## EXERCISE DESCRIPTION
Repeat the listing below in full and exactly, but without its pictures.

## DATA FOR ANALYSIS
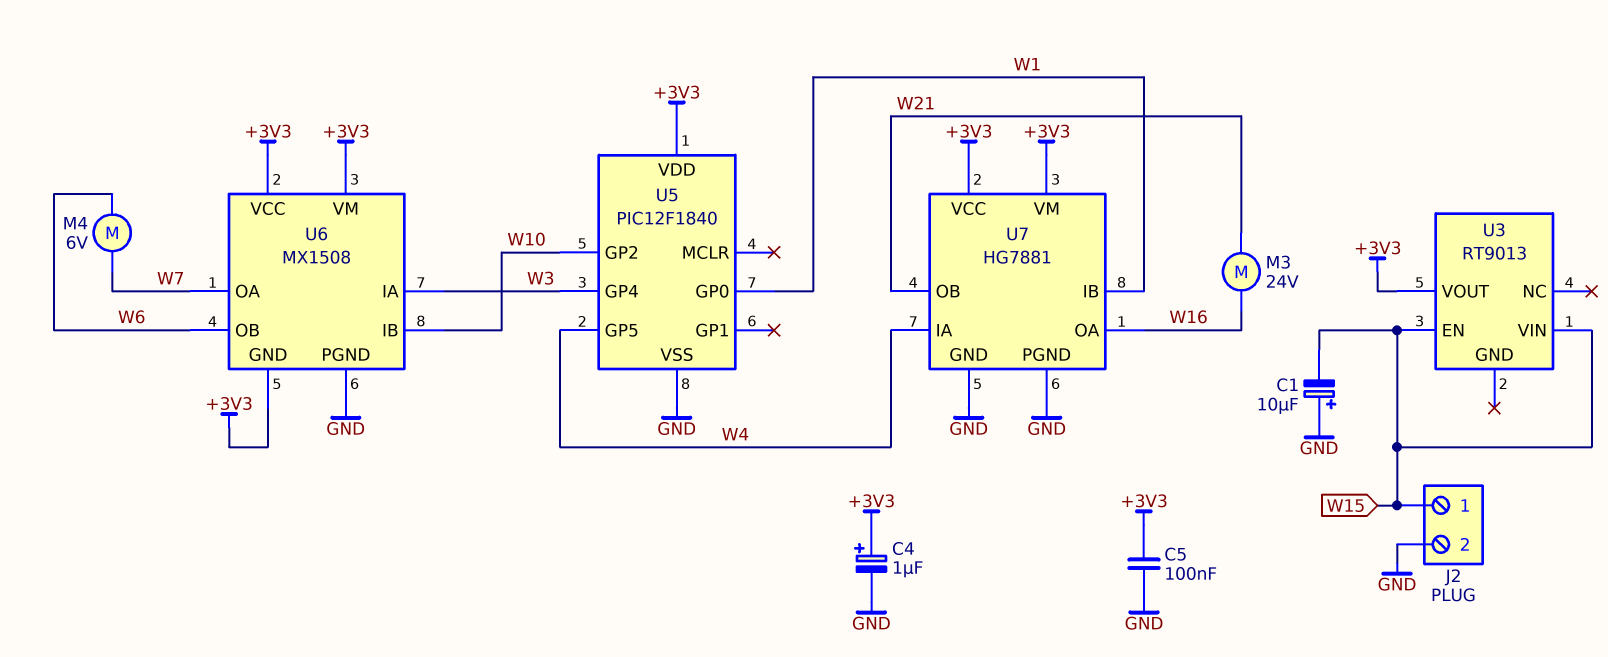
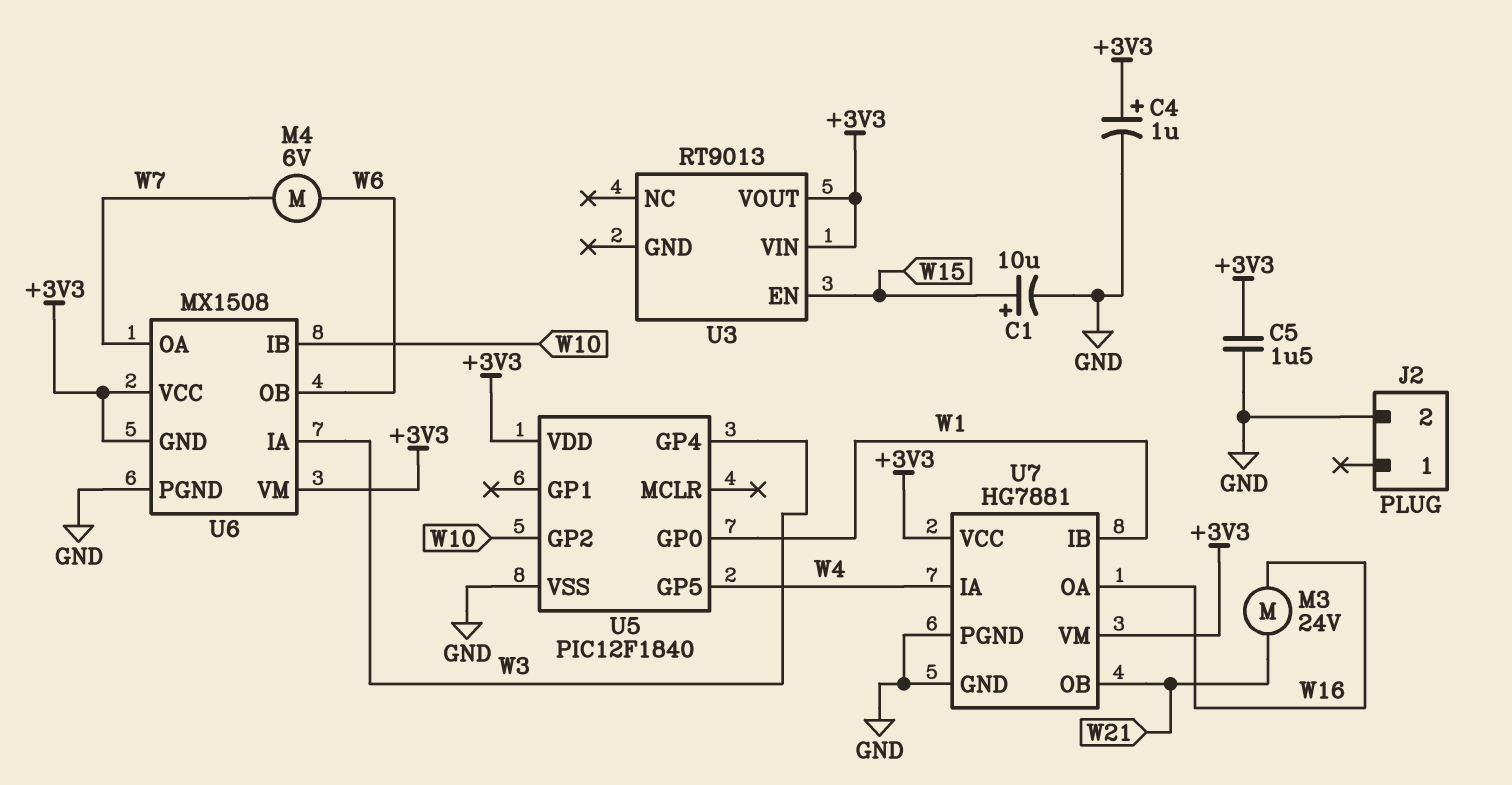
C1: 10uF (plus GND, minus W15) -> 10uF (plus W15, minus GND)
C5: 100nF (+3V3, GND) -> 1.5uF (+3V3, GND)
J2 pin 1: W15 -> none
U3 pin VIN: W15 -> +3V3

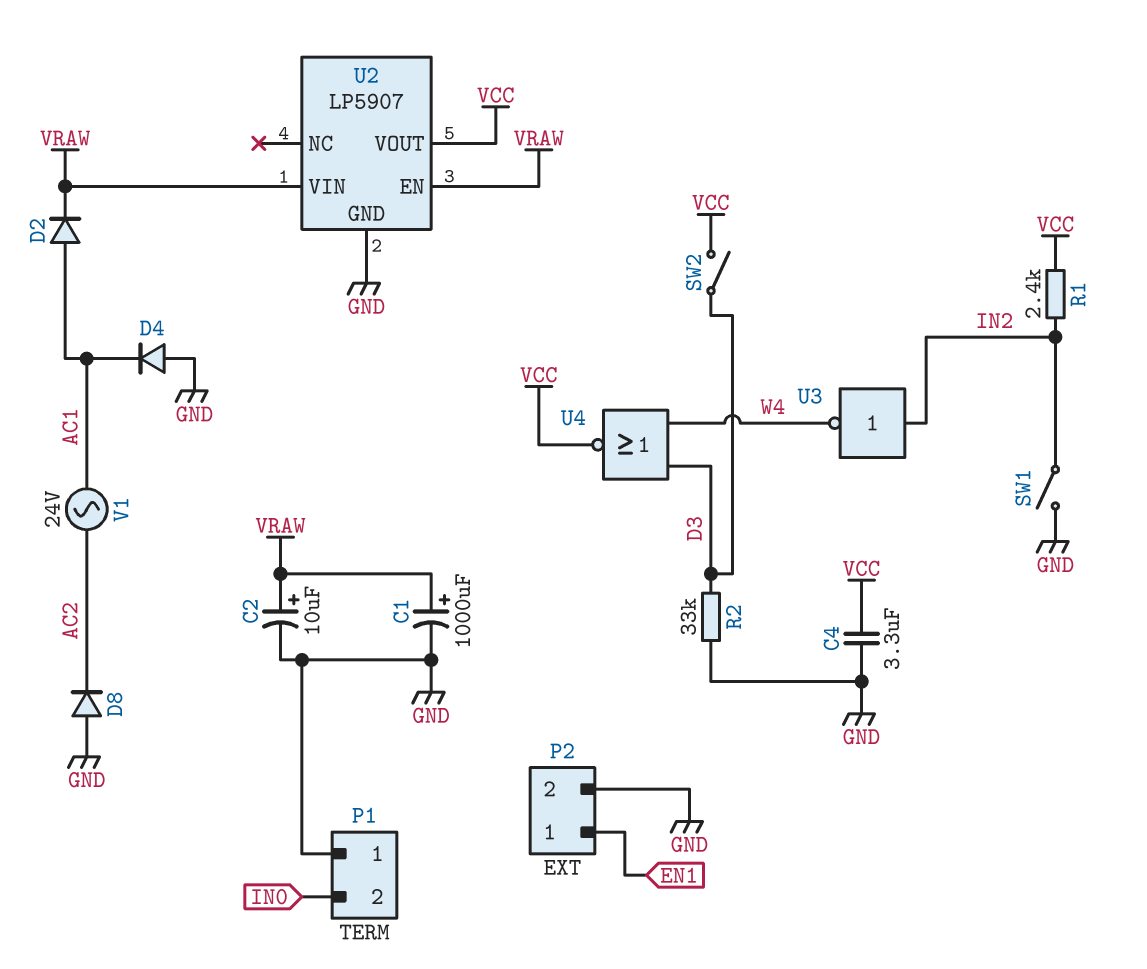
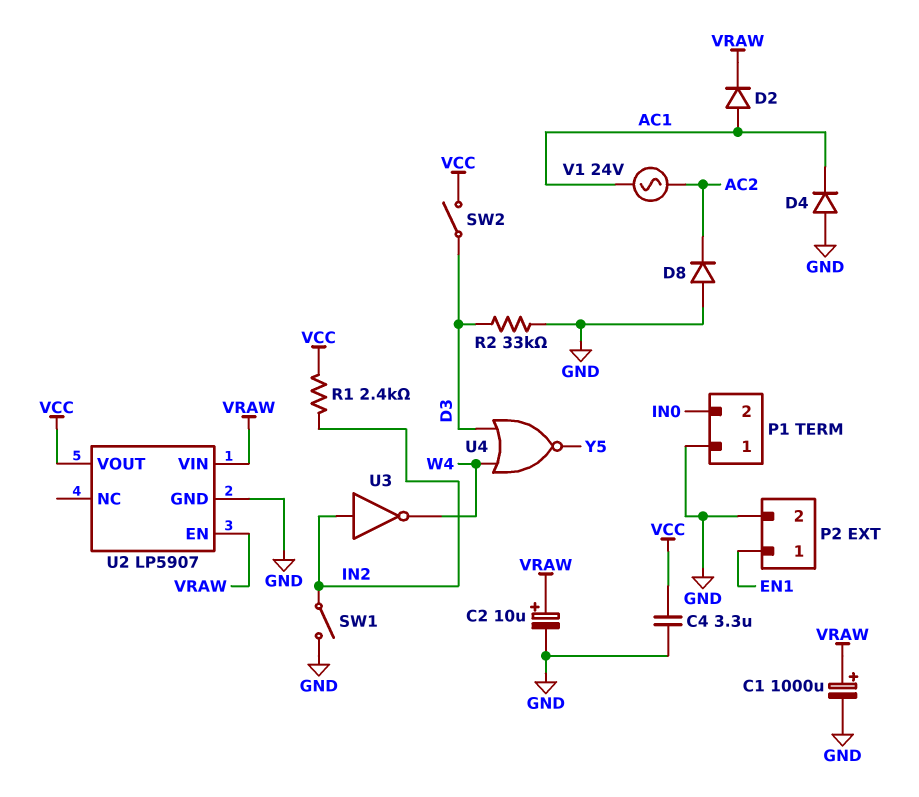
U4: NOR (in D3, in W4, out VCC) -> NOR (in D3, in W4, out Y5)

## OUTPUT FOR THIS EXERCISE
C1: 10uF (plus GND, minus W15) -> 10uF (plus W15, minus GND)
C5: 100nF (+3V3, GND) -> 1.5uF (+3V3, GND)
J2 pin 1: W15 -> none
U3 pin VIN: W15 -> +3V3

U4: NOR (in D3, in W4, out VCC) -> NOR (in D3, in W4, out Y5)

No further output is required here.